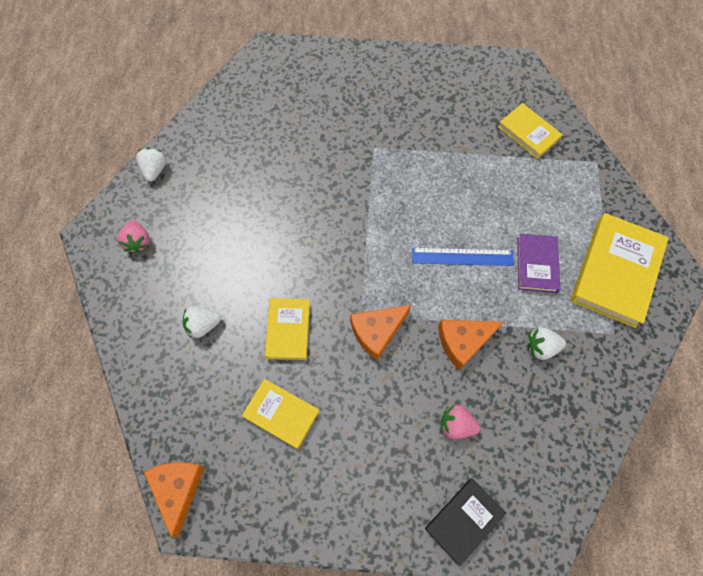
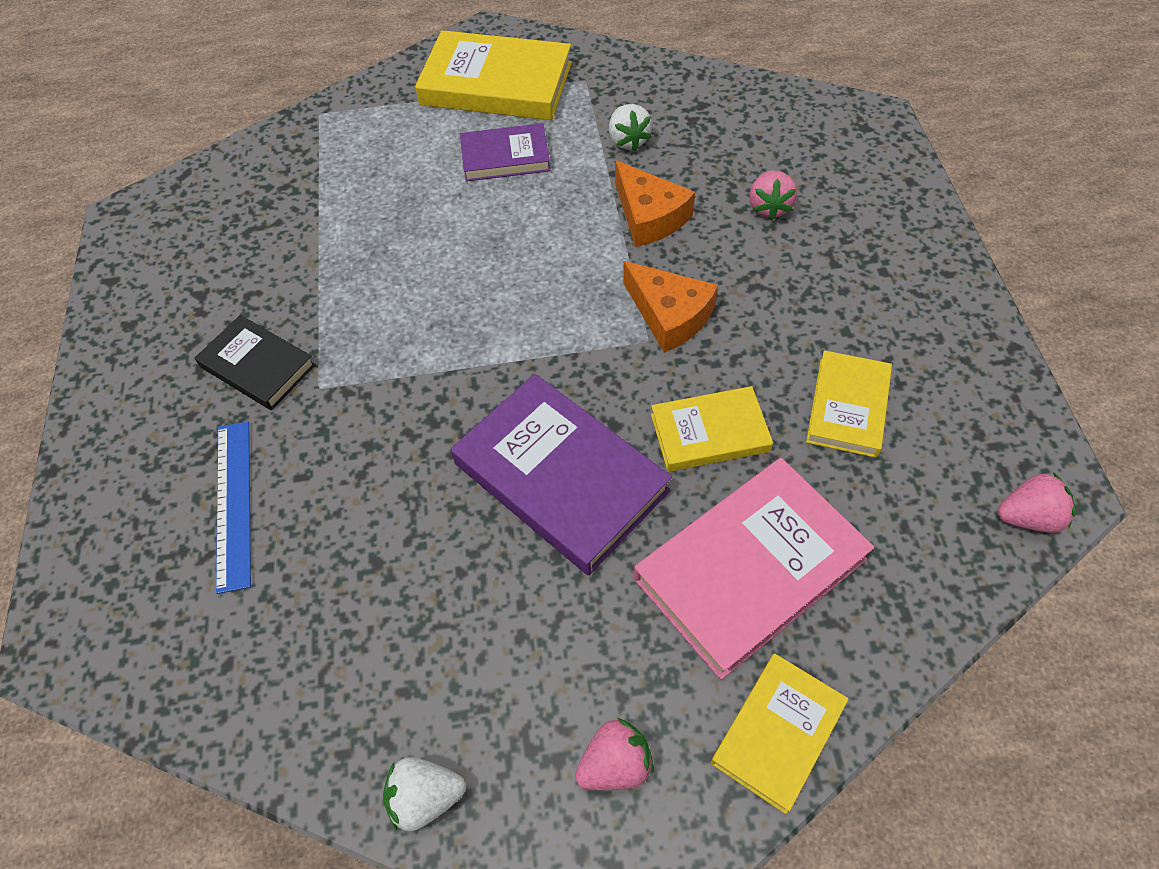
camera: 100 degrees left, 10 degrees down
(178, 489) = (1028, 517): orange cheese -> pink strawberry
(203, 325) = (750, 569): white strawberry -> pink book
(285, 249) = (561, 477): none -> purple book
(462, 257) = (513, 236): blue ruler -> blue ruler (234, 503)
(464, 520) = (883, 183): black book -> black book (258, 366)
(528, 133) = (271, 190): yellow book -> yellow book (778, 733)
===
▶ EXERCISE AIM:
Look for the line that contains "(285, 249) = (561, 477): none -> purple book" in the entries above. Set it down, along with all later lines, exactly as written.

▶ COMPLETED TASK:
(285, 249) = (561, 477): none -> purple book
(462, 257) = (513, 236): blue ruler -> blue ruler (234, 503)
(464, 520) = (883, 183): black book -> black book (258, 366)
(528, 133) = (271, 190): yellow book -> yellow book (778, 733)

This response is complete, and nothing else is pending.